*** Block opens ***

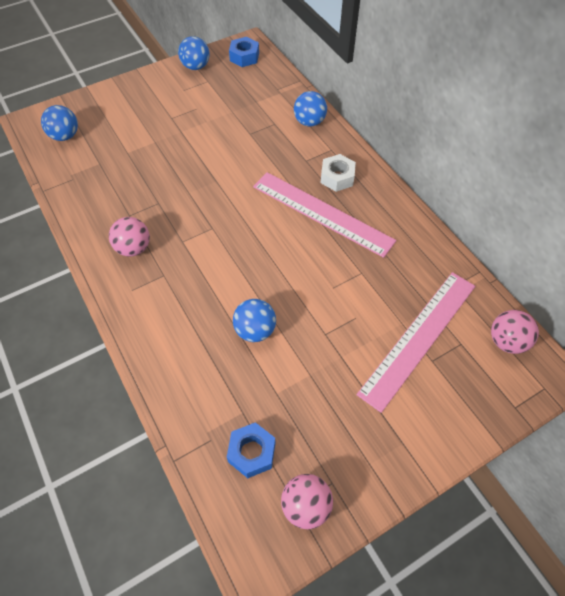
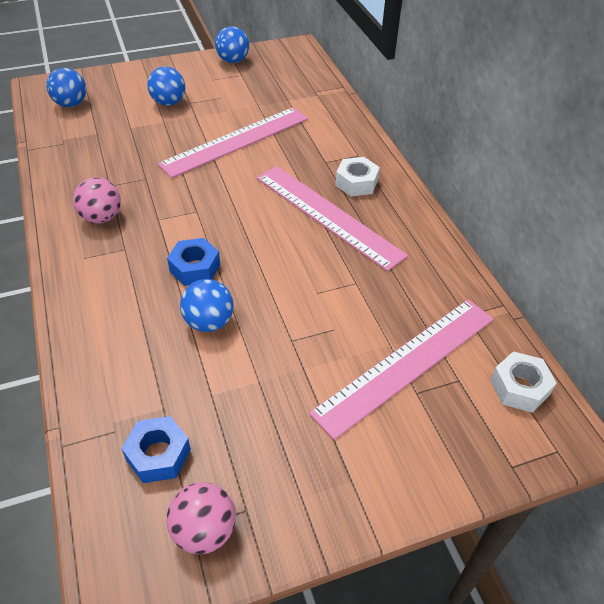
camera: 10 degrees right, 10 degrees down
blue nut [229,37,259,67] -> blue nut moved to [167,238,220,286]
blue ball [294,91,327,127] -> blue ball moved to [147,67,185,106]
pink ball [491,310,539,354] -> white nut [490,351,557,413]
none -> pink ruler [158,107,308,178]

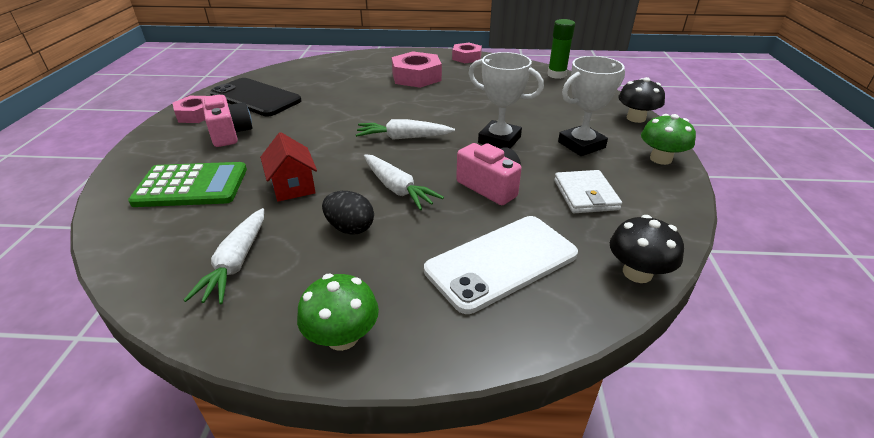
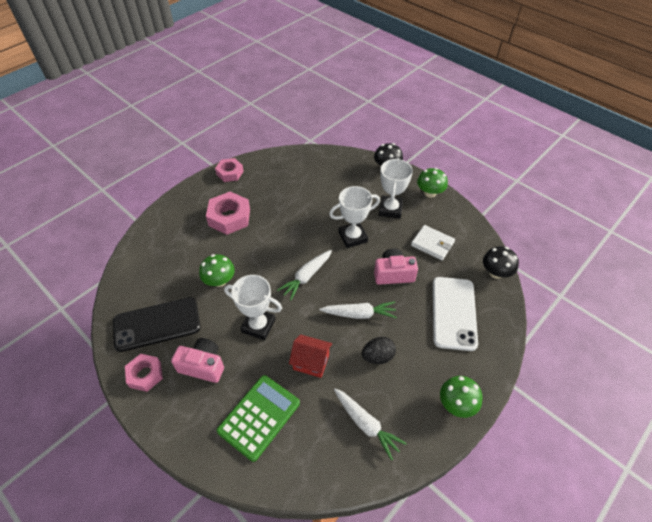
camera: 50 degrees left, 15 degrees up
green glue stick [547,19,575,79] -> none
none -> green mushroom [199,254,235,287]
none -> white trophy [224,275,282,340]

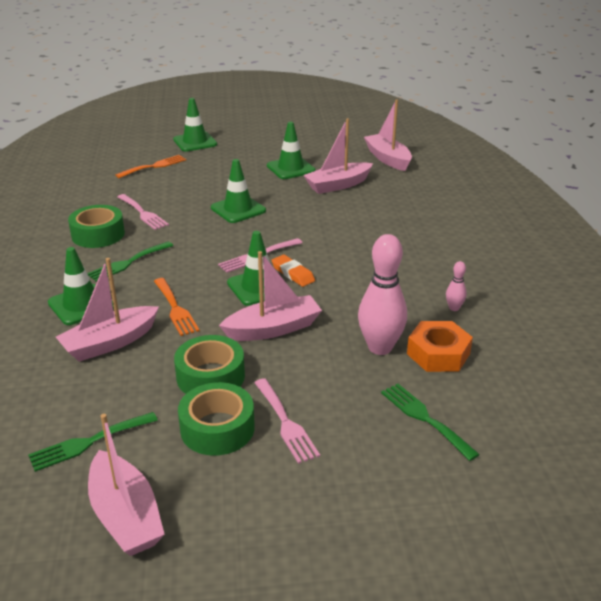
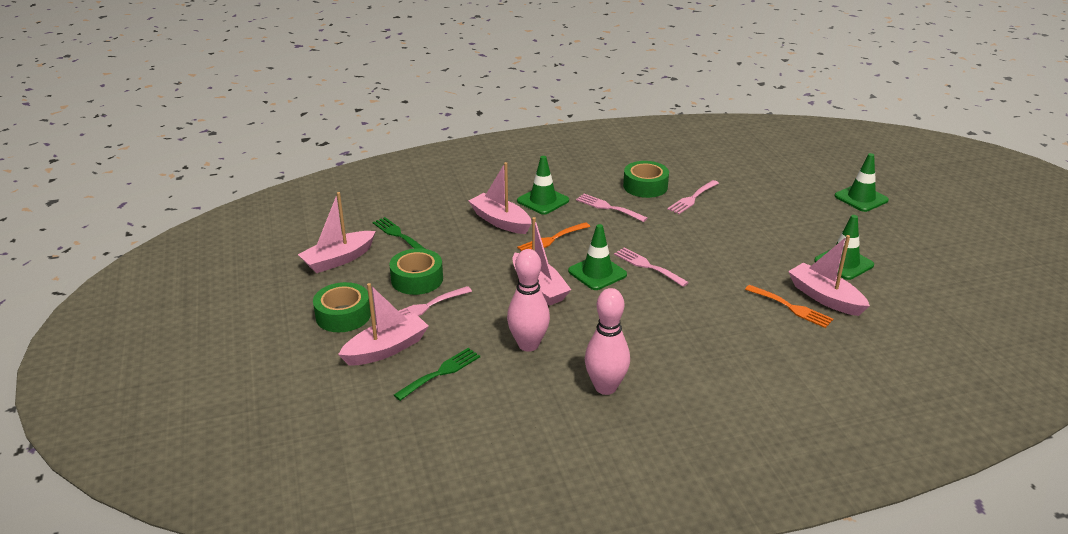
camera: 80 degrees right, 0 degrees up
green fork [87,241,173,282] -> pink fork [576,194,648,222]
orange fork [115,155,186,178] -> orange fork moved to [745,285,833,328]
green tape [174,335,245,394] -> green tape moved to [313,282,371,332]
green traffic cone [211,159,266,223] -> none
orange eraser [271,255,315,287] -> none
pink boat [364,99,412,171] -> pink boat moved to [338,283,429,365]
orange nut [407,321,473,372] -> none
pink bowling pin [446,261,467,311] -> pink bowling pin [585,288,630,395], size x2.20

*** Block closes ***

Problem ▸ Find where the line with "green tape [174,335,245,394]" sits in the material above, then copy exactly from it through the line with "orange nut [407,321,473,372] -> none". Add no other line.

Answer to this problem ▸
green tape [174,335,245,394] -> green tape moved to [313,282,371,332]
green traffic cone [211,159,266,223] -> none
orange eraser [271,255,315,287] -> none
pink boat [364,99,412,171] -> pink boat moved to [338,283,429,365]
orange nut [407,321,473,372] -> none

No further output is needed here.